WHAT THE TASK REQUIRES:
Update the records below by replacing every "counterclockwise" with "anticlockwise" and keeping everything else the same.

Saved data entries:
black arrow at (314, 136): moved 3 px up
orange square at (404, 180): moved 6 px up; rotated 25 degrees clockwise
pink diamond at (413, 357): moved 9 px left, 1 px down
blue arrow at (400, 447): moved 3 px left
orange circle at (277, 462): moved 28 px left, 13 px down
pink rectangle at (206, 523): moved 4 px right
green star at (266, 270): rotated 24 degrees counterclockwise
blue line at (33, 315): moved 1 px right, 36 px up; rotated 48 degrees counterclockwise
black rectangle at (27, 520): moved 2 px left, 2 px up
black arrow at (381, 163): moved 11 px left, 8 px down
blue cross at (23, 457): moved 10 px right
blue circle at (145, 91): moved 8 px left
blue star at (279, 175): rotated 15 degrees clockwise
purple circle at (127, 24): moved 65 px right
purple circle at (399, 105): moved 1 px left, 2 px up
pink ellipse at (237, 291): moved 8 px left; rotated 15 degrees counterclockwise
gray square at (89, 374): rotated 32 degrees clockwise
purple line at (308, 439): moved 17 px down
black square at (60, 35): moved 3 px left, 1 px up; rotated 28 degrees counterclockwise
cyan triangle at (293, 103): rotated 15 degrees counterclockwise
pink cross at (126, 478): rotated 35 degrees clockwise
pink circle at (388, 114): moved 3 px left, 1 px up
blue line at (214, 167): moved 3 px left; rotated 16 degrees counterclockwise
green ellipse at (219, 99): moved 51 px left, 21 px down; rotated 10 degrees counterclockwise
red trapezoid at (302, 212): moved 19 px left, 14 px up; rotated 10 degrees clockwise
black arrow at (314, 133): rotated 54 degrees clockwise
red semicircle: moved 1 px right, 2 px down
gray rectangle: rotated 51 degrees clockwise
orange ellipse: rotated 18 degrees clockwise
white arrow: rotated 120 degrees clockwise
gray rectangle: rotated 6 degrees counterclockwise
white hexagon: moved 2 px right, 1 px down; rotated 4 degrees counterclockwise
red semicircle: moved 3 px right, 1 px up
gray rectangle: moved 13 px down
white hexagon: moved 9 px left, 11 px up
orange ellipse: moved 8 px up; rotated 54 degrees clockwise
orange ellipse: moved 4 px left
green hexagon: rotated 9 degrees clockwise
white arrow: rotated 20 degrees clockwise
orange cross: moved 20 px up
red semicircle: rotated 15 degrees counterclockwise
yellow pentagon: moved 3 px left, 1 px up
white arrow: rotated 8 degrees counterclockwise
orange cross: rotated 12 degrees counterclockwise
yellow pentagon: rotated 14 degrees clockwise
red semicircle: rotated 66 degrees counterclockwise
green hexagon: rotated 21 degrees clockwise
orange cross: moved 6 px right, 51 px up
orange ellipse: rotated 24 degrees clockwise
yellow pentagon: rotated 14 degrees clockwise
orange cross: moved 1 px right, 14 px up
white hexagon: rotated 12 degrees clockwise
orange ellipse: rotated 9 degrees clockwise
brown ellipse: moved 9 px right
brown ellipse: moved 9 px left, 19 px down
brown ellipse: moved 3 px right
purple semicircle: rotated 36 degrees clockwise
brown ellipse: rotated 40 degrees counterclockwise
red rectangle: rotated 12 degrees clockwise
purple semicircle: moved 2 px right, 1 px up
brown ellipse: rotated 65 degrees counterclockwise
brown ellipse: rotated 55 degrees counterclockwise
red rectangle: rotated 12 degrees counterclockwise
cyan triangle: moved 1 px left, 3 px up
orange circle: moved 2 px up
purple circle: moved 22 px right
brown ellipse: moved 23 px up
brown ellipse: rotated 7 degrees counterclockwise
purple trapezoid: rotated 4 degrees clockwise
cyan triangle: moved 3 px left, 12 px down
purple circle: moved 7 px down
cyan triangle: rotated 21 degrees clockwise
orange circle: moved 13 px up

THE OUTPUT:
black arrow at (314, 136): moved 3 px up
orange square at (404, 180): moved 6 px up; rotated 25 degrees clockwise
pink diamond at (413, 357): moved 9 px left, 1 px down
blue arrow at (400, 447): moved 3 px left
orange circle at (277, 462): moved 28 px left, 13 px down
pink rectangle at (206, 523): moved 4 px right
green star at (266, 270): rotated 24 degrees anticlockwise
blue line at (33, 315): moved 1 px right, 36 px up; rotated 48 degrees anticlockwise
black rectangle at (27, 520): moved 2 px left, 2 px up
black arrow at (381, 163): moved 11 px left, 8 px down
blue cross at (23, 457): moved 10 px right
blue circle at (145, 91): moved 8 px left
blue star at (279, 175): rotated 15 degrees clockwise
purple circle at (127, 24): moved 65 px right
purple circle at (399, 105): moved 1 px left, 2 px up
pink ellipse at (237, 291): moved 8 px left; rotated 15 degrees anticlockwise
gray square at (89, 374): rotated 32 degrees clockwise
purple line at (308, 439): moved 17 px down
black square at (60, 35): moved 3 px left, 1 px up; rotated 28 degrees anticlockwise
cyan triangle at (293, 103): rotated 15 degrees anticlockwise
pink cross at (126, 478): rotated 35 degrees clockwise
pink circle at (388, 114): moved 3 px left, 1 px up
blue line at (214, 167): moved 3 px left; rotated 16 degrees anticlockwise
green ellipse at (219, 99): moved 51 px left, 21 px down; rotated 10 degrees anticlockwise
red trapezoid at (302, 212): moved 19 px left, 14 px up; rotated 10 degrees clockwise
black arrow at (314, 133): rotated 54 degrees clockwise
red semicircle: moved 1 px right, 2 px down
gray rectangle: rotated 51 degrees clockwise
orange ellipse: rotated 18 degrees clockwise
white arrow: rotated 120 degrees clockwise
gray rectangle: rotated 6 degrees anticlockwise
white hexagon: moved 2 px right, 1 px down; rotated 4 degrees anticlockwise
red semicircle: moved 3 px right, 1 px up
gray rectangle: moved 13 px down
white hexagon: moved 9 px left, 11 px up
orange ellipse: moved 8 px up; rotated 54 degrees clockwise
orange ellipse: moved 4 px left
green hexagon: rotated 9 degrees clockwise
white arrow: rotated 20 degrees clockwise
orange cross: moved 20 px up
red semicircle: rotated 15 degrees anticlockwise
yellow pentagon: moved 3 px left, 1 px up
white arrow: rotated 8 degrees anticlockwise
orange cross: rotated 12 degrees anticlockwise
yellow pentagon: rotated 14 degrees clockwise
red semicircle: rotated 66 degrees anticlockwise
green hexagon: rotated 21 degrees clockwise
orange cross: moved 6 px right, 51 px up
orange ellipse: rotated 24 degrees clockwise
yellow pentagon: rotated 14 degrees clockwise
orange cross: moved 1 px right, 14 px up
white hexagon: rotated 12 degrees clockwise
orange ellipse: rotated 9 degrees clockwise
brown ellipse: moved 9 px right
brown ellipse: moved 9 px left, 19 px down
brown ellipse: moved 3 px right
purple semicircle: rotated 36 degrees clockwise
brown ellipse: rotated 40 degrees anticlockwise
red rectangle: rotated 12 degrees clockwise
purple semicircle: moved 2 px right, 1 px up
brown ellipse: rotated 65 degrees anticlockwise
brown ellipse: rotated 55 degrees anticlockwise
red rectangle: rotated 12 degrees anticlockwise
cyan triangle: moved 1 px left, 3 px up
orange circle: moved 2 px up
purple circle: moved 22 px right
brown ellipse: moved 23 px up
brown ellipse: rotated 7 degrees anticlockwise
purple trapezoid: rotated 4 degrees clockwise
cyan triangle: moved 3 px left, 12 px down
purple circle: moved 7 px down
cyan triangle: rotated 21 degrees clockwise
orange circle: moved 13 px up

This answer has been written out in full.